## What you will do
Could you restate all of the records exactly, leaving out the pictures?

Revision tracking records
____________________

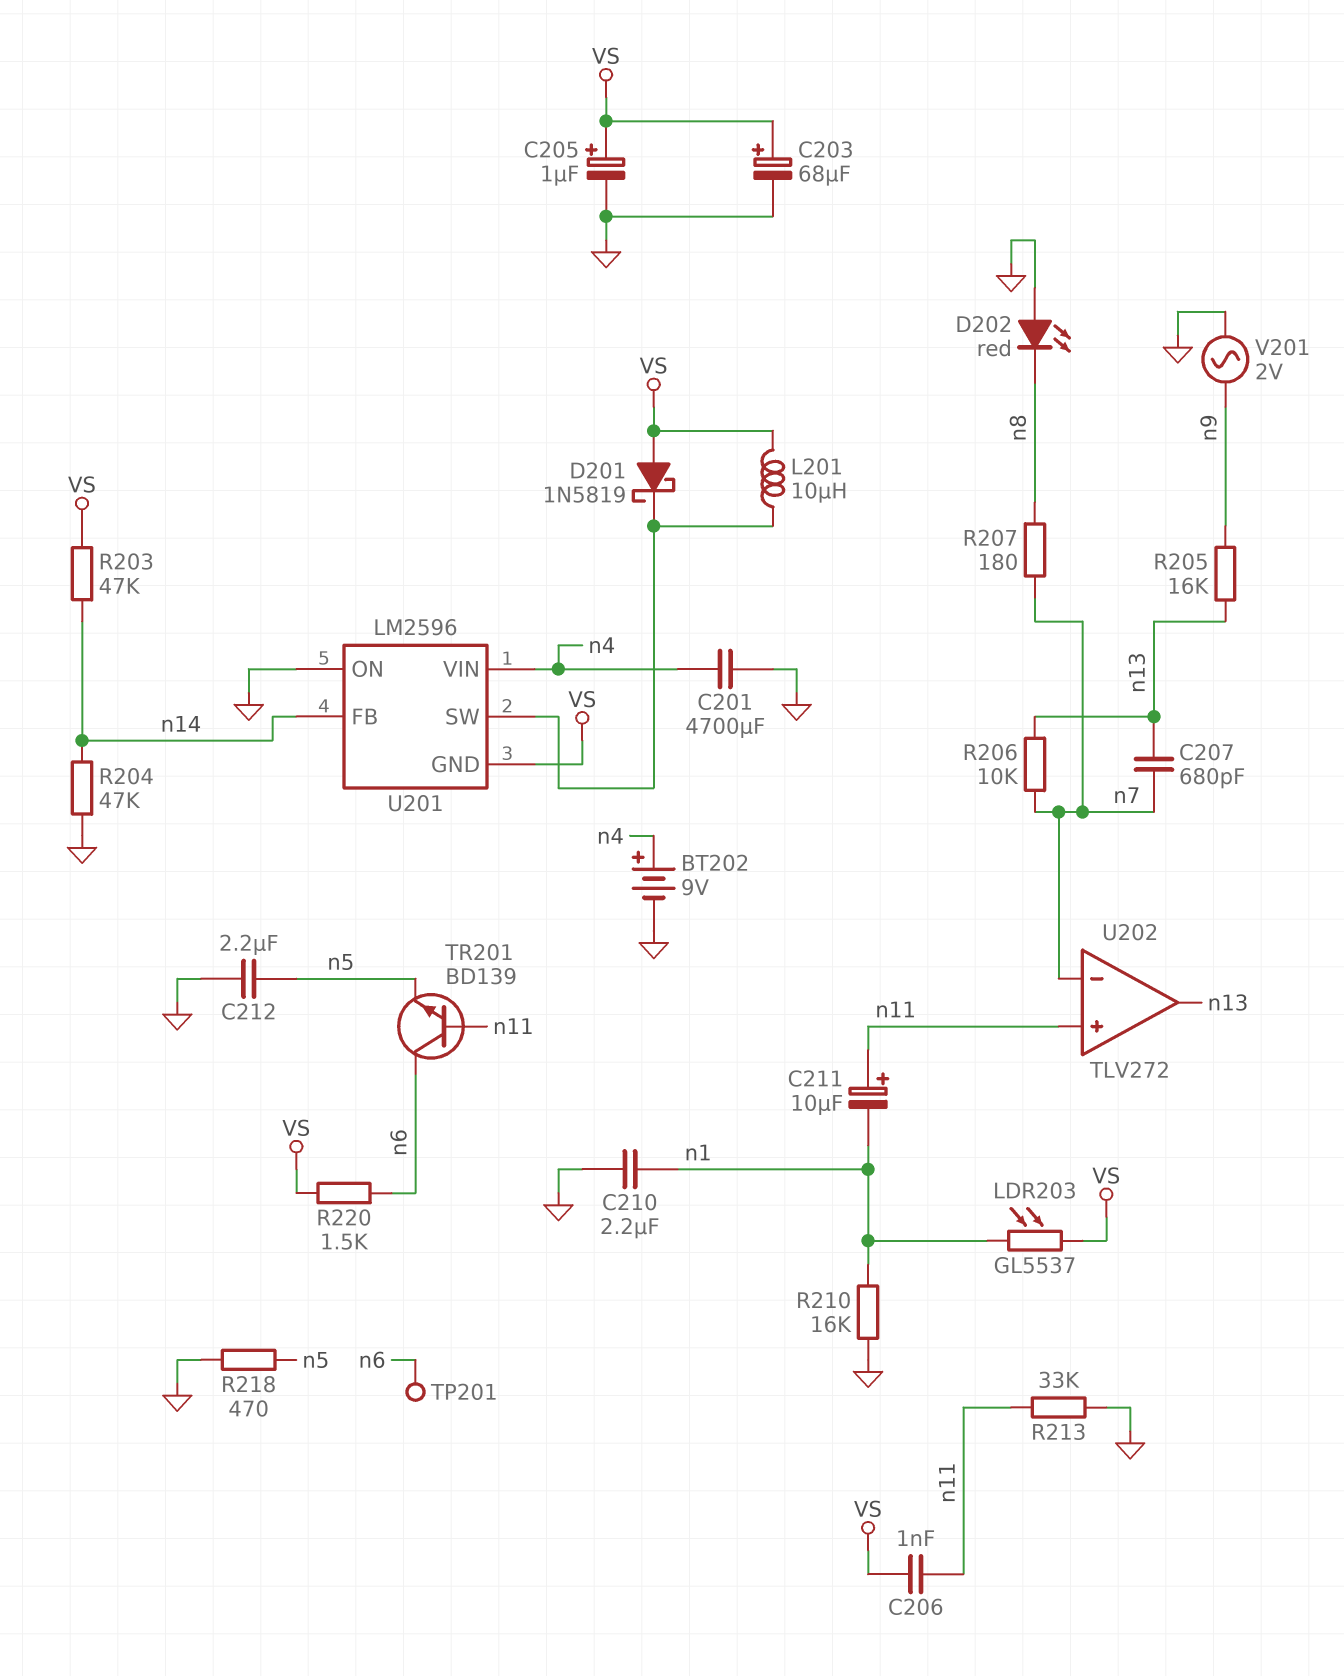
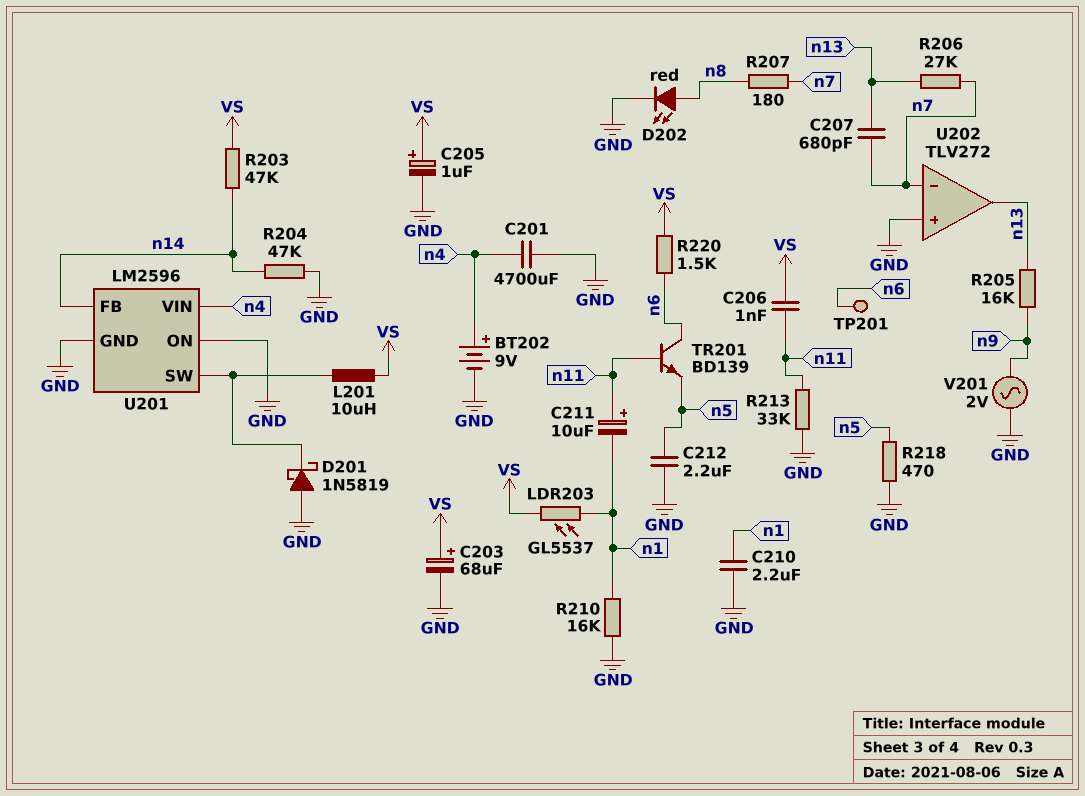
D201: schottky 1N5819 (A VS, K U201/SW) -> schottky 1N5819 (A GND, K U201/SW)
D202: LED red (A GND, K n8) -> LED red (A n8, K GND)
R206: 10k (n7, n13) -> 27k (n7, n13)
U201 pin GND: VS -> GND
U202 pin in+: n11 -> GND

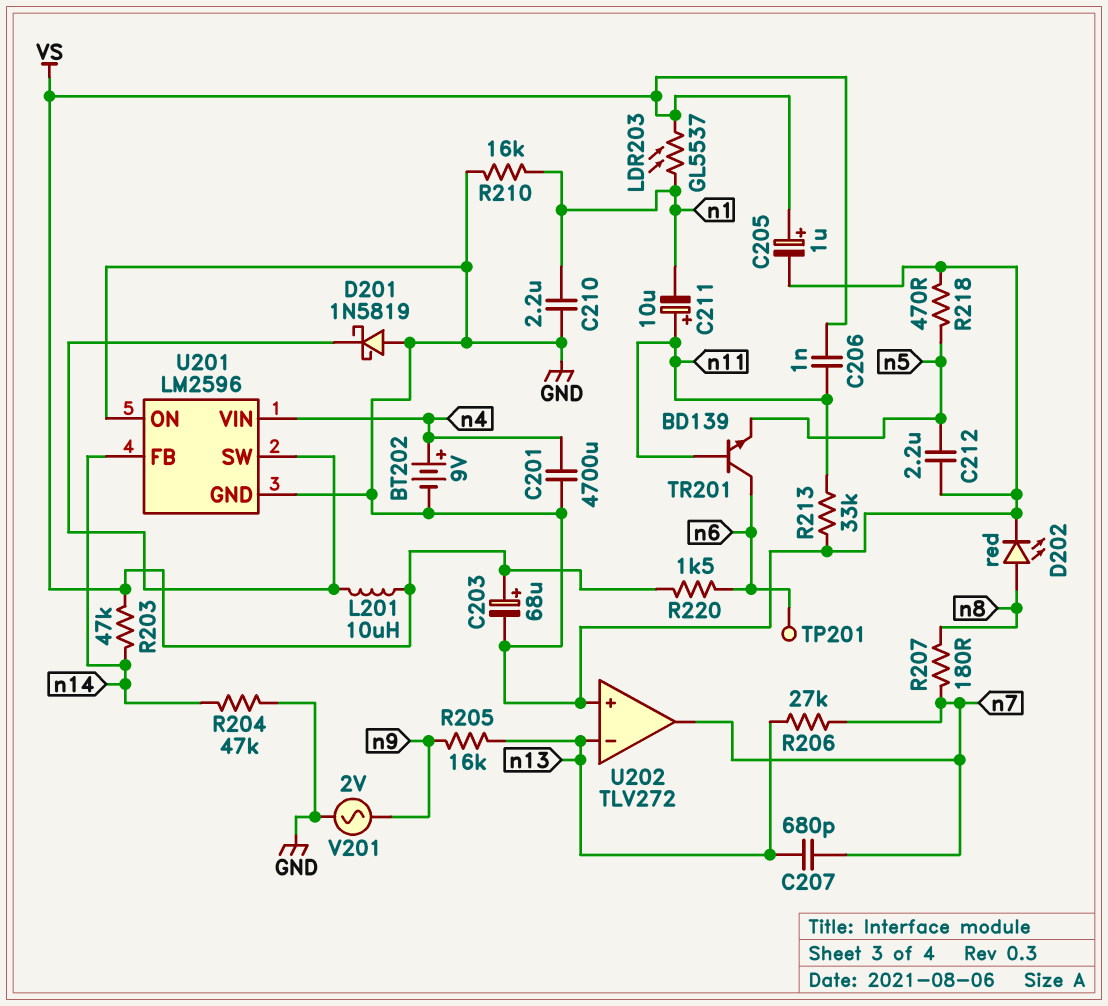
U202 pin in-: n7 -> n13
U202 pin out: n13 -> n7

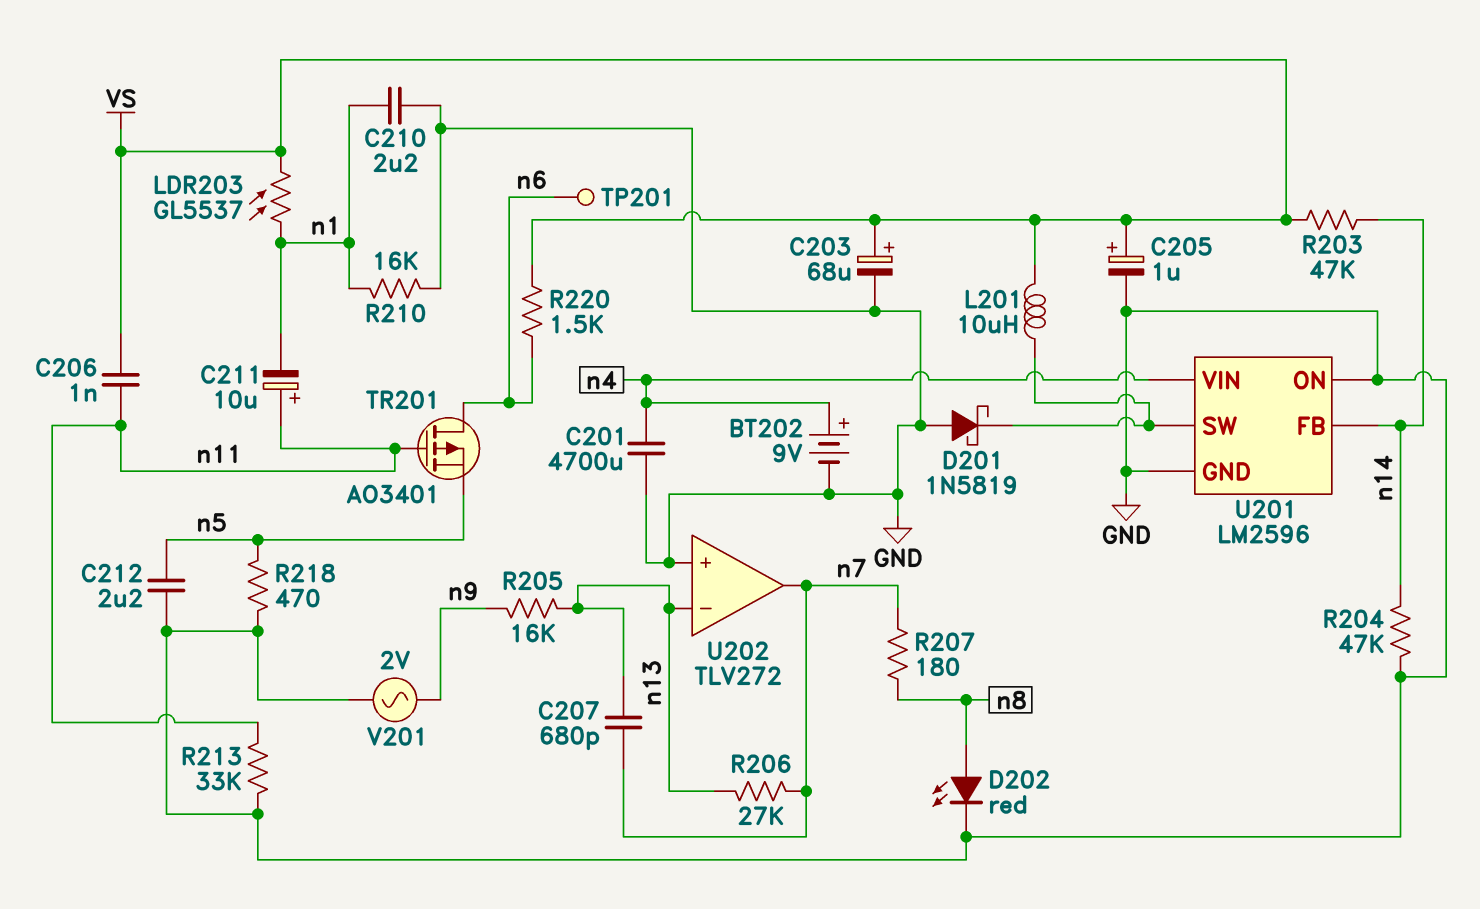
TR201: NPN BD139 (B n11, C n6, E n5) -> PMOS AO3401 (G n11, D n6, S n5)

____________________

## Task answer
D201: schottky 1N5819 (A VS, K U201/SW) -> schottky 1N5819 (A GND, K U201/SW)
D202: LED red (A GND, K n8) -> LED red (A n8, K GND)
R206: 10k (n7, n13) -> 27k (n7, n13)
U201 pin GND: VS -> GND
U202 pin in+: n11 -> GND

U202 pin in-: n7 -> n13
U202 pin out: n13 -> n7

TR201: NPN BD139 (B n11, C n6, E n5) -> PMOS AO3401 (G n11, D n6, S n5)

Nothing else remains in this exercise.